YOUR GOAL:
An acceptable response holds only the line containing "green dumbbell: 6 -> 5" and every line after it to the end of the records, each reproduced exactly.

━━━

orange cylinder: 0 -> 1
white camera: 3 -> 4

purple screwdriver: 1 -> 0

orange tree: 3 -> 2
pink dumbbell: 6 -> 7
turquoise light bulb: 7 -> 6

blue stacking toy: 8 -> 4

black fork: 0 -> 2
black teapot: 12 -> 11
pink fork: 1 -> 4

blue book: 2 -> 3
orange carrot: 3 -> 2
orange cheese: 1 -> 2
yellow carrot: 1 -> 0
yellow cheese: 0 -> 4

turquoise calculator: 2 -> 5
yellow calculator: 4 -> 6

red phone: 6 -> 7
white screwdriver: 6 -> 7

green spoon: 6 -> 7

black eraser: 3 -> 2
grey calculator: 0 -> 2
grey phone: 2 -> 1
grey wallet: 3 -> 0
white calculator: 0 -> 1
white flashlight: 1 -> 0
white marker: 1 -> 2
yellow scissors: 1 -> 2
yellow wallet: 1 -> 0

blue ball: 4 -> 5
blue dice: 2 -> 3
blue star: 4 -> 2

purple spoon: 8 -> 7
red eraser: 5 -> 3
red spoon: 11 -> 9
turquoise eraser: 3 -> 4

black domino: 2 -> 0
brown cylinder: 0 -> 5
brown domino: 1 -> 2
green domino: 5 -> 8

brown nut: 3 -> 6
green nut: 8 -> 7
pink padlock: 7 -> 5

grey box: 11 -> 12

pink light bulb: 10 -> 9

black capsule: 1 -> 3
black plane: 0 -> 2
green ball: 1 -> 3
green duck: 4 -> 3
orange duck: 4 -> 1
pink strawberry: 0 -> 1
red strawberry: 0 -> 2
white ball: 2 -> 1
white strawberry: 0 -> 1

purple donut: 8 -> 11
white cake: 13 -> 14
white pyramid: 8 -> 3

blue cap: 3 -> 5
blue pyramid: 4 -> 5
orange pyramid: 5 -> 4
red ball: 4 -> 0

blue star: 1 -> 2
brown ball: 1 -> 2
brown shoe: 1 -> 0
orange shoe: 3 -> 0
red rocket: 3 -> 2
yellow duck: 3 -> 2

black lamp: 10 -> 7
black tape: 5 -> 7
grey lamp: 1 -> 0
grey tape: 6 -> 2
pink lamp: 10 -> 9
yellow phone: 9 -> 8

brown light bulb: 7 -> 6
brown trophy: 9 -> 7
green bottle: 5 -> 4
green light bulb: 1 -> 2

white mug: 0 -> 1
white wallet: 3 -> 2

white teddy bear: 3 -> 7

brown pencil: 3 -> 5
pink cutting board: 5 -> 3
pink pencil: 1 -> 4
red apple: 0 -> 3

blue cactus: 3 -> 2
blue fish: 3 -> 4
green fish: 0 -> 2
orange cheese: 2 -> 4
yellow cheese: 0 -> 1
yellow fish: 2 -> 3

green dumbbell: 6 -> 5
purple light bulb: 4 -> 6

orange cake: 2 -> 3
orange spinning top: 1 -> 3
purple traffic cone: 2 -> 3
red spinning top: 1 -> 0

━━━

YOUR RESPONSE:
green dumbbell: 6 -> 5
purple light bulb: 4 -> 6

orange cake: 2 -> 3
orange spinning top: 1 -> 3
purple traffic cone: 2 -> 3
red spinning top: 1 -> 0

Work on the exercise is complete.